>> Begin Available data

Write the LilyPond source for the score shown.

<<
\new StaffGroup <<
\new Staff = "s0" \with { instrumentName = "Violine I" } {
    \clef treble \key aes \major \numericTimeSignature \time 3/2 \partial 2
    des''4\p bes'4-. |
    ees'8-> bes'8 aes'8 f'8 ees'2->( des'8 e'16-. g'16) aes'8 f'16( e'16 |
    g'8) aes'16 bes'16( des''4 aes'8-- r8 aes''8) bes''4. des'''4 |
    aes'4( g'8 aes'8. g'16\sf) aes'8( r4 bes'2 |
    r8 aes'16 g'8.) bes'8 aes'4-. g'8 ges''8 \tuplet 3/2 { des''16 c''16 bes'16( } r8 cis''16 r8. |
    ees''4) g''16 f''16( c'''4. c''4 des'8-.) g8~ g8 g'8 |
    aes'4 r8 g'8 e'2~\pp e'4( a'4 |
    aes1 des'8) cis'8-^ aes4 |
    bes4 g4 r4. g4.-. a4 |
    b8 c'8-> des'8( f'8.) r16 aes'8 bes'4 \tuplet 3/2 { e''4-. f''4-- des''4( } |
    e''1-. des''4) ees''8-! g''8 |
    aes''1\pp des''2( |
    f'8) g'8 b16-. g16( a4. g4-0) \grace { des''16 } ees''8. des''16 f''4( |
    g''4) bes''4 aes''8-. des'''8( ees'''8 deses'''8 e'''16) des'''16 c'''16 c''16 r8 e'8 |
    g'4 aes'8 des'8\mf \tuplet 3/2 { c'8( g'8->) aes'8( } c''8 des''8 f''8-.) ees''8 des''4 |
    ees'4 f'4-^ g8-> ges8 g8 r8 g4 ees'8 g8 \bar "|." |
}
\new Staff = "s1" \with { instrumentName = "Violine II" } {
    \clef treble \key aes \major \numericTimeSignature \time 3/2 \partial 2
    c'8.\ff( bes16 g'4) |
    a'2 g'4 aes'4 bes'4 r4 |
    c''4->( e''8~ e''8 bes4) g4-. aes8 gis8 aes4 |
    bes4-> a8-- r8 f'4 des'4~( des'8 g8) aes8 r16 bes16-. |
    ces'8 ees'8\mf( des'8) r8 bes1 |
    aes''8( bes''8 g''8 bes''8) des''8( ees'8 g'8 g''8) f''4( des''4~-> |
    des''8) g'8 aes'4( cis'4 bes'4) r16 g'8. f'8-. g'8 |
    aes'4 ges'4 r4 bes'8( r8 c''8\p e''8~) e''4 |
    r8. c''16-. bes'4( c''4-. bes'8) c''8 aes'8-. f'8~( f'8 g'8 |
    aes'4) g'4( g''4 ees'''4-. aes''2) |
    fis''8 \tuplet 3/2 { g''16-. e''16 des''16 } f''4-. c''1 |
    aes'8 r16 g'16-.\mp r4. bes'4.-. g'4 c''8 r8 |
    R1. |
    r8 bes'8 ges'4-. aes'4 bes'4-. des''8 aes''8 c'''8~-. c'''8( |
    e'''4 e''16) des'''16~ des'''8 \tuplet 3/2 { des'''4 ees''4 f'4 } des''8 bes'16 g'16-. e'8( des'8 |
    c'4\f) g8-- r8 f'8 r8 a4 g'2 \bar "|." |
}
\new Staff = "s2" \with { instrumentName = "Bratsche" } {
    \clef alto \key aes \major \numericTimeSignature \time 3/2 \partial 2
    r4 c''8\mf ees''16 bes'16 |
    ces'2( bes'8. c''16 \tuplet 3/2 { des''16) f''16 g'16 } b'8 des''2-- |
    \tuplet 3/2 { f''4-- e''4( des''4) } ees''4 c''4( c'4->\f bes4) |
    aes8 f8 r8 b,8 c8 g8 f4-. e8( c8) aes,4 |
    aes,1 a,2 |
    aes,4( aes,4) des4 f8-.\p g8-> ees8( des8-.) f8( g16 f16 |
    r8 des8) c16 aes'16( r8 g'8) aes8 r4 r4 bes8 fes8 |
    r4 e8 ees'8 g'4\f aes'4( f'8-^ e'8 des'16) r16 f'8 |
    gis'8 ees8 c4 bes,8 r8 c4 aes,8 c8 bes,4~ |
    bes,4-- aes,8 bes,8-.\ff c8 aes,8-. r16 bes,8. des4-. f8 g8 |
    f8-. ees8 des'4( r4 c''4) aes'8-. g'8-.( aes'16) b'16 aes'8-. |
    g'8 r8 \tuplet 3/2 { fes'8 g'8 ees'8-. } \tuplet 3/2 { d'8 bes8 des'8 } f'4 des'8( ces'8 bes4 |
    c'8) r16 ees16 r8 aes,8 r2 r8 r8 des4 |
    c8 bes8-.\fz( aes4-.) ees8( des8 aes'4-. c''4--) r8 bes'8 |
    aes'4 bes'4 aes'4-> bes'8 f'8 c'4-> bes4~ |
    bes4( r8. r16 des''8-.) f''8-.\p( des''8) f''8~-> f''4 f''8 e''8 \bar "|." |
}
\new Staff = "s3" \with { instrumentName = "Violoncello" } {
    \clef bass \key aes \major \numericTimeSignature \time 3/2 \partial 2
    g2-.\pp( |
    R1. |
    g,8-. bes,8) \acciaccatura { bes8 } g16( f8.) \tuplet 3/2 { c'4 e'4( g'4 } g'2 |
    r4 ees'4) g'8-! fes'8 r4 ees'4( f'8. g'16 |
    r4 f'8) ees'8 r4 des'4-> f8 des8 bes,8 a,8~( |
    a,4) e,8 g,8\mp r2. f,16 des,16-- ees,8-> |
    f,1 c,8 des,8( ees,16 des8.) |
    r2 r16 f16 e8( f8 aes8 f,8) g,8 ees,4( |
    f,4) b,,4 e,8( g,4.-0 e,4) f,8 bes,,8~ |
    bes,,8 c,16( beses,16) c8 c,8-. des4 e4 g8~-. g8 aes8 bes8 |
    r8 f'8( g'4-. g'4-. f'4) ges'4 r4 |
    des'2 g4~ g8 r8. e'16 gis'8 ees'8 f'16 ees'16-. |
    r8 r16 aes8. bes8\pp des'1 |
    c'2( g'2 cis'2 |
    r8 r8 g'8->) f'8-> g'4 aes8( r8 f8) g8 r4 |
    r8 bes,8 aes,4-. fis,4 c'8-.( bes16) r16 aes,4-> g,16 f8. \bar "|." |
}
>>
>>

>> End Available data

▶ [Description of the task] Extract every line of the material above that contains the string "instrumentName". Letter case must match.

▶ [Expected answer]
\new Staff = "s0" \with { instrumentName = "Violine I" } {
\new Staff = "s1" \with { instrumentName = "Violine II" } {
\new Staff = "s2" \with { instrumentName = "Bratsche" } {
\new Staff = "s3" \with { instrumentName = "Violoncello" } {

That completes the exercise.